- Information supplied
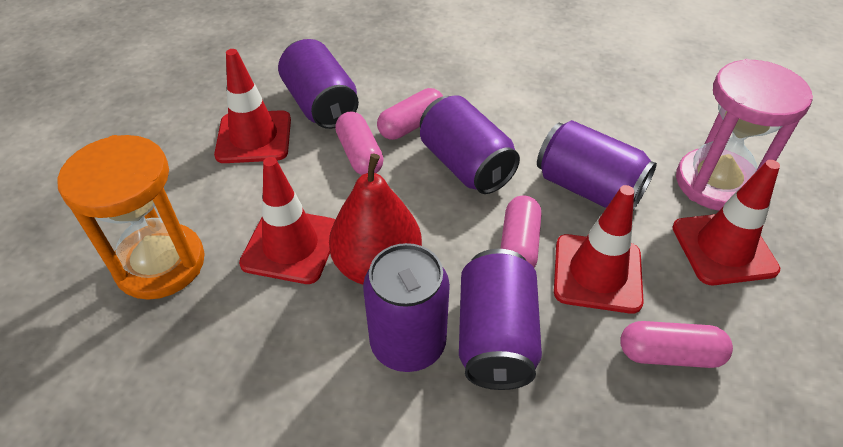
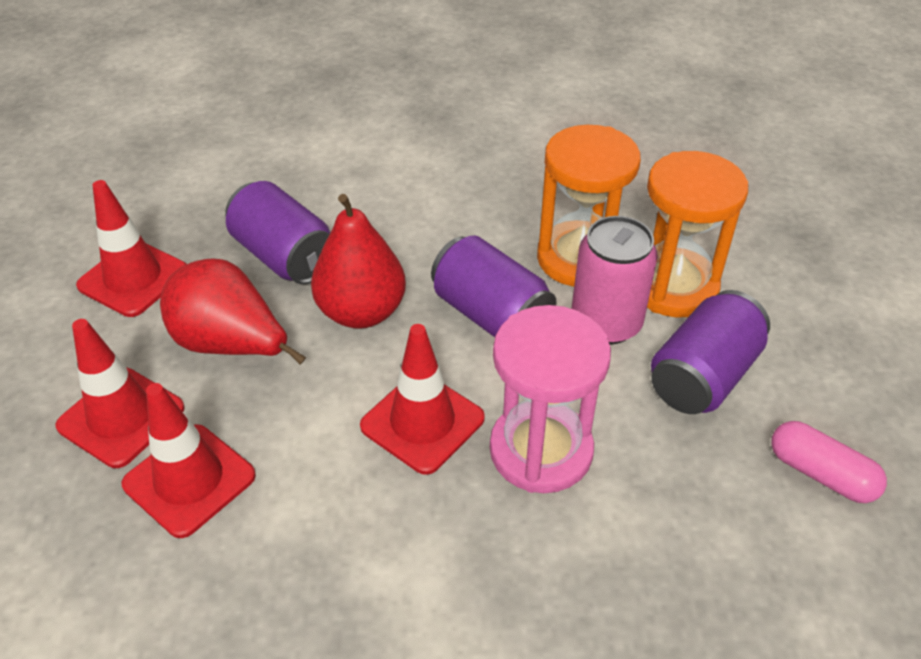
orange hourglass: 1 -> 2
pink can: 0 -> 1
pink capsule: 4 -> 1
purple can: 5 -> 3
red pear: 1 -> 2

---

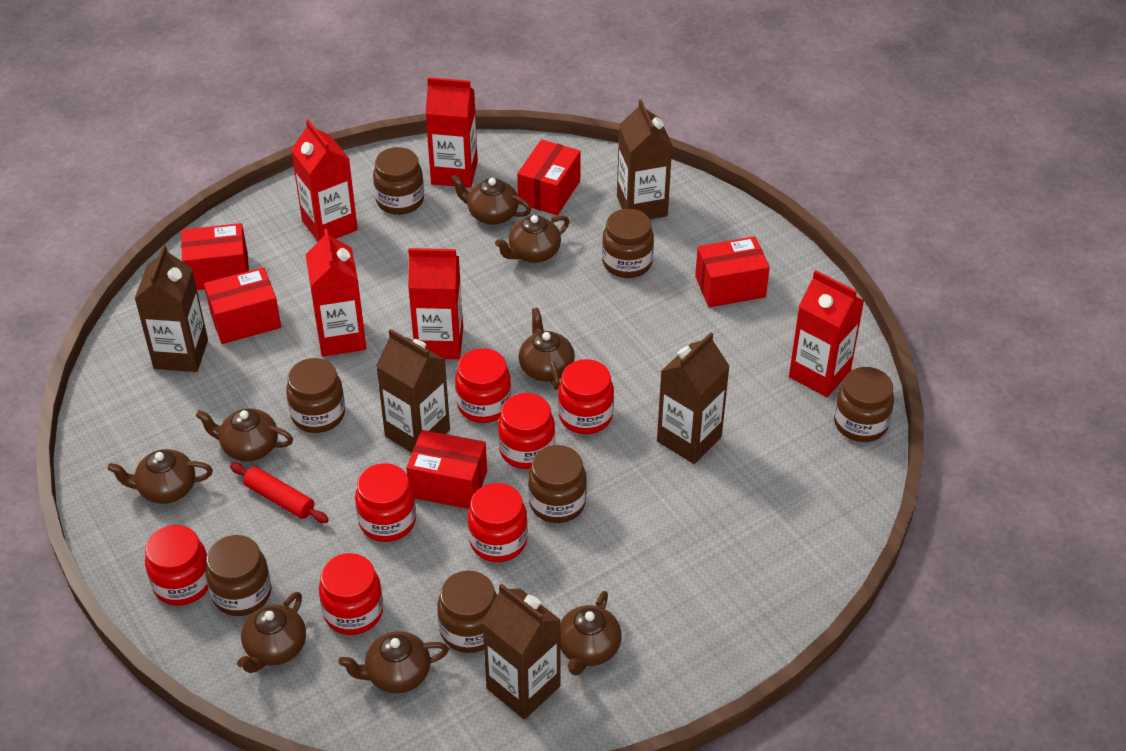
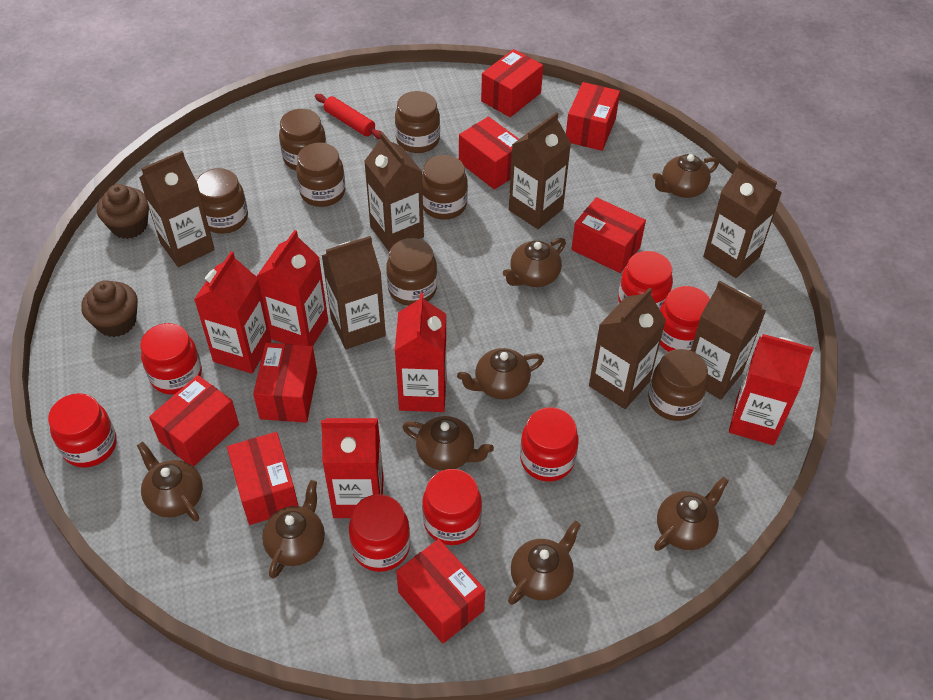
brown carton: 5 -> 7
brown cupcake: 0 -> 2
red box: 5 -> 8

- Problem requirements
Above is a listing; print exactly its lines from the one with "orange hourglass: 1 -> 2" through the one with "red pear: 1 -> 2", and no other lines.

- Worked solution
orange hourglass: 1 -> 2
pink can: 0 -> 1
pink capsule: 4 -> 1
purple can: 5 -> 3
red pear: 1 -> 2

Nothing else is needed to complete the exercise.